● **WHAT TO WORK ON**
Write out all of the entries, matching the original exactly.

* * *

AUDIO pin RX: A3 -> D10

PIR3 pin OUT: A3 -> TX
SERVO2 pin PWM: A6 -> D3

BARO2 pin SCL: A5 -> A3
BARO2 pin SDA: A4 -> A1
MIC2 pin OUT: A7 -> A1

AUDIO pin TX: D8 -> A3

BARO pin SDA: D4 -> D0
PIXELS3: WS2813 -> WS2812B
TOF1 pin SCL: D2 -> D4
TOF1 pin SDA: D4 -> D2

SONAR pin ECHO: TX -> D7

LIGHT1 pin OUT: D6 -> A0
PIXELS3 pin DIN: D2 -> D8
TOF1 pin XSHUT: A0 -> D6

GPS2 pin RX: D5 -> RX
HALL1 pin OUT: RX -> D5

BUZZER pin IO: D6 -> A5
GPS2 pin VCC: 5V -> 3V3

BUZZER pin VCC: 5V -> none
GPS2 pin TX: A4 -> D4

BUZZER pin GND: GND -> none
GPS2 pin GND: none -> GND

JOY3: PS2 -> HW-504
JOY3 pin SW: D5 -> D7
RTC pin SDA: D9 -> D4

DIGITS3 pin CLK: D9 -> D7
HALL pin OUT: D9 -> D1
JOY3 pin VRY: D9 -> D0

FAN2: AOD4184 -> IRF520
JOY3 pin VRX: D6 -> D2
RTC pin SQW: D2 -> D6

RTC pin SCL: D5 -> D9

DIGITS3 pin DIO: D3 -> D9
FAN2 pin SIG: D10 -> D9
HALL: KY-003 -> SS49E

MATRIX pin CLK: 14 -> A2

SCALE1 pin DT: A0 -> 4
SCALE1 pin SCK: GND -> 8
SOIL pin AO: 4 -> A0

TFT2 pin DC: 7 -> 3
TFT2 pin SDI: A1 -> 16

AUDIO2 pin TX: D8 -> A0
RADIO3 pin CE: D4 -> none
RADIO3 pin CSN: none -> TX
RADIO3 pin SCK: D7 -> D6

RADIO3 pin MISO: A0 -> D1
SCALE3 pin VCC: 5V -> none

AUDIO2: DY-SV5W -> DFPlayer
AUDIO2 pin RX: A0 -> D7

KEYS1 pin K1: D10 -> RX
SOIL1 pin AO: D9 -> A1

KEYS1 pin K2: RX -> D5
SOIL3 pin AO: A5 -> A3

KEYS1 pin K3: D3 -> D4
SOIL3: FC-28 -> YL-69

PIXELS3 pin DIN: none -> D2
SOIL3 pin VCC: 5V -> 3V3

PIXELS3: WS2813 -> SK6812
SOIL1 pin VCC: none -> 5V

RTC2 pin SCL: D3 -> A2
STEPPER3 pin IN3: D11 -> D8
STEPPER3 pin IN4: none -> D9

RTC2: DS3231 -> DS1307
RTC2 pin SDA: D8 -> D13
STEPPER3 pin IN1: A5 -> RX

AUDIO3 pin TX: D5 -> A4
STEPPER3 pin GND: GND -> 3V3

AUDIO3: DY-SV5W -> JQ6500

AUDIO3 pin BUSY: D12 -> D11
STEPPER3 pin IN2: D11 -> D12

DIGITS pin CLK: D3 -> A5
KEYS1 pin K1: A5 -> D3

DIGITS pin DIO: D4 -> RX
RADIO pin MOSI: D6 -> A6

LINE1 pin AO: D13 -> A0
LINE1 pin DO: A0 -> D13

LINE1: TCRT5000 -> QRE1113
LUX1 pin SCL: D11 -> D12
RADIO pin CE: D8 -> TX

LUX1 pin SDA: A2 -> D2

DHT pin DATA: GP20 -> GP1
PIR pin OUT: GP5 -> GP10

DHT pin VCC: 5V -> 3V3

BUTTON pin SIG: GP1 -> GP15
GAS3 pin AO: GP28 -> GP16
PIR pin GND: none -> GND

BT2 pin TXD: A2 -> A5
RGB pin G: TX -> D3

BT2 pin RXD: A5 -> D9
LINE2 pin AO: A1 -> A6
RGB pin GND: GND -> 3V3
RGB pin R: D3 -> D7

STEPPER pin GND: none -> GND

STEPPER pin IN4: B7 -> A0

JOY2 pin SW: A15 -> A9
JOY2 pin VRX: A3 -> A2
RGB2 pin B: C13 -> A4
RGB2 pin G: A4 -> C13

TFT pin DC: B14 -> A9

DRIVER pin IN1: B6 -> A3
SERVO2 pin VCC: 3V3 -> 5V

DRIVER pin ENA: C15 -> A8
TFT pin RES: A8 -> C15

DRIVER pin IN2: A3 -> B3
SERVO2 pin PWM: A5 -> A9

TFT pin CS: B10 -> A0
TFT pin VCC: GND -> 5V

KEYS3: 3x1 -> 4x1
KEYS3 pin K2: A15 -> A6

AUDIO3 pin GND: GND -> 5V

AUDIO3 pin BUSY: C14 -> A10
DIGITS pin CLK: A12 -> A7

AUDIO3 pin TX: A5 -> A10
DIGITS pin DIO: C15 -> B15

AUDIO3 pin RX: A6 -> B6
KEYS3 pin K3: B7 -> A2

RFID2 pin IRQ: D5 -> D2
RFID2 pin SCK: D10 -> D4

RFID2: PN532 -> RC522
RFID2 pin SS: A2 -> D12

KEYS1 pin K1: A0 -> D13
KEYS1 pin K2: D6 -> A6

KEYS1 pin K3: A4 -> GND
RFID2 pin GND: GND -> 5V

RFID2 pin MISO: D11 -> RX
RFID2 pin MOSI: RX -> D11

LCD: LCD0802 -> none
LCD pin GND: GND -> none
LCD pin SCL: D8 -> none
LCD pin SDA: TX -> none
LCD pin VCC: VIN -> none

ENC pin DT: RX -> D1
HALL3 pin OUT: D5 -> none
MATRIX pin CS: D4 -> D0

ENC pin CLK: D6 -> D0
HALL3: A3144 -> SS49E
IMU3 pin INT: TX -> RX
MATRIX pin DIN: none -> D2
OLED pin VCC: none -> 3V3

* * *

● **REPLY TO THE TASK**
AUDIO pin RX: A3 -> D10

PIR3 pin OUT: A3 -> TX
SERVO2 pin PWM: A6 -> D3

BARO2 pin SCL: A5 -> A3
BARO2 pin SDA: A4 -> A1
MIC2 pin OUT: A7 -> A1

AUDIO pin TX: D8 -> A3

BARO pin SDA: D4 -> D0
PIXELS3: WS2813 -> WS2812B
TOF1 pin SCL: D2 -> D4
TOF1 pin SDA: D4 -> D2

SONAR pin ECHO: TX -> D7

LIGHT1 pin OUT: D6 -> A0
PIXELS3 pin DIN: D2 -> D8
TOF1 pin XSHUT: A0 -> D6

GPS2 pin RX: D5 -> RX
HALL1 pin OUT: RX -> D5

BUZZER pin IO: D6 -> A5
GPS2 pin VCC: 5V -> 3V3

BUZZER pin VCC: 5V -> none
GPS2 pin TX: A4 -> D4

BUZZER pin GND: GND -> none
GPS2 pin GND: none -> GND

JOY3: PS2 -> HW-504
JOY3 pin SW: D5 -> D7
RTC pin SDA: D9 -> D4

DIGITS3 pin CLK: D9 -> D7
HALL pin OUT: D9 -> D1
JOY3 pin VRY: D9 -> D0

FAN2: AOD4184 -> IRF520
JOY3 pin VRX: D6 -> D2
RTC pin SQW: D2 -> D6

RTC pin SCL: D5 -> D9

DIGITS3 pin DIO: D3 -> D9
FAN2 pin SIG: D10 -> D9
HALL: KY-003 -> SS49E

MATRIX pin CLK: 14 -> A2

SCALE1 pin DT: A0 -> 4
SCALE1 pin SCK: GND -> 8
SOIL pin AO: 4 -> A0

TFT2 pin DC: 7 -> 3
TFT2 pin SDI: A1 -> 16

AUDIO2 pin TX: D8 -> A0
RADIO3 pin CE: D4 -> none
RADIO3 pin CSN: none -> TX
RADIO3 pin SCK: D7 -> D6

RADIO3 pin MISO: A0 -> D1
SCALE3 pin VCC: 5V -> none

AUDIO2: DY-SV5W -> DFPlayer
AUDIO2 pin RX: A0 -> D7

KEYS1 pin K1: D10 -> RX
SOIL1 pin AO: D9 -> A1

KEYS1 pin K2: RX -> D5
SOIL3 pin AO: A5 -> A3

KEYS1 pin K3: D3 -> D4
SOIL3: FC-28 -> YL-69

PIXELS3 pin DIN: none -> D2
SOIL3 pin VCC: 5V -> 3V3

PIXELS3: WS2813 -> SK6812
SOIL1 pin VCC: none -> 5V

RTC2 pin SCL: D3 -> A2
STEPPER3 pin IN3: D11 -> D8
STEPPER3 pin IN4: none -> D9

RTC2: DS3231 -> DS1307
RTC2 pin SDA: D8 -> D13
STEPPER3 pin IN1: A5 -> RX

AUDIO3 pin TX: D5 -> A4
STEPPER3 pin GND: GND -> 3V3

AUDIO3: DY-SV5W -> JQ6500

AUDIO3 pin BUSY: D12 -> D11
STEPPER3 pin IN2: D11 -> D12

DIGITS pin CLK: D3 -> A5
KEYS1 pin K1: A5 -> D3

DIGITS pin DIO: D4 -> RX
RADIO pin MOSI: D6 -> A6

LINE1 pin AO: D13 -> A0
LINE1 pin DO: A0 -> D13

LINE1: TCRT5000 -> QRE1113
LUX1 pin SCL: D11 -> D12
RADIO pin CE: D8 -> TX

LUX1 pin SDA: A2 -> D2

DHT pin DATA: GP20 -> GP1
PIR pin OUT: GP5 -> GP10

DHT pin VCC: 5V -> 3V3

BUTTON pin SIG: GP1 -> GP15
GAS3 pin AO: GP28 -> GP16
PIR pin GND: none -> GND

BT2 pin TXD: A2 -> A5
RGB pin G: TX -> D3

BT2 pin RXD: A5 -> D9
LINE2 pin AO: A1 -> A6
RGB pin GND: GND -> 3V3
RGB pin R: D3 -> D7

STEPPER pin GND: none -> GND

STEPPER pin IN4: B7 -> A0

JOY2 pin SW: A15 -> A9
JOY2 pin VRX: A3 -> A2
RGB2 pin B: C13 -> A4
RGB2 pin G: A4 -> C13

TFT pin DC: B14 -> A9

DRIVER pin IN1: B6 -> A3
SERVO2 pin VCC: 3V3 -> 5V

DRIVER pin ENA: C15 -> A8
TFT pin RES: A8 -> C15

DRIVER pin IN2: A3 -> B3
SERVO2 pin PWM: A5 -> A9

TFT pin CS: B10 -> A0
TFT pin VCC: GND -> 5V

KEYS3: 3x1 -> 4x1
KEYS3 pin K2: A15 -> A6

AUDIO3 pin GND: GND -> 5V

AUDIO3 pin BUSY: C14 -> A10
DIGITS pin CLK: A12 -> A7

AUDIO3 pin TX: A5 -> A10
DIGITS pin DIO: C15 -> B15

AUDIO3 pin RX: A6 -> B6
KEYS3 pin K3: B7 -> A2

RFID2 pin IRQ: D5 -> D2
RFID2 pin SCK: D10 -> D4

RFID2: PN532 -> RC522
RFID2 pin SS: A2 -> D12

KEYS1 pin K1: A0 -> D13
KEYS1 pin K2: D6 -> A6

KEYS1 pin K3: A4 -> GND
RFID2 pin GND: GND -> 5V

RFID2 pin MISO: D11 -> RX
RFID2 pin MOSI: RX -> D11

LCD: LCD0802 -> none
LCD pin GND: GND -> none
LCD pin SCL: D8 -> none
LCD pin SDA: TX -> none
LCD pin VCC: VIN -> none

ENC pin DT: RX -> D1
HALL3 pin OUT: D5 -> none
MATRIX pin CS: D4 -> D0

ENC pin CLK: D6 -> D0
HALL3: A3144 -> SS49E
IMU3 pin INT: TX -> RX
MATRIX pin DIN: none -> D2
OLED pin VCC: none -> 3V3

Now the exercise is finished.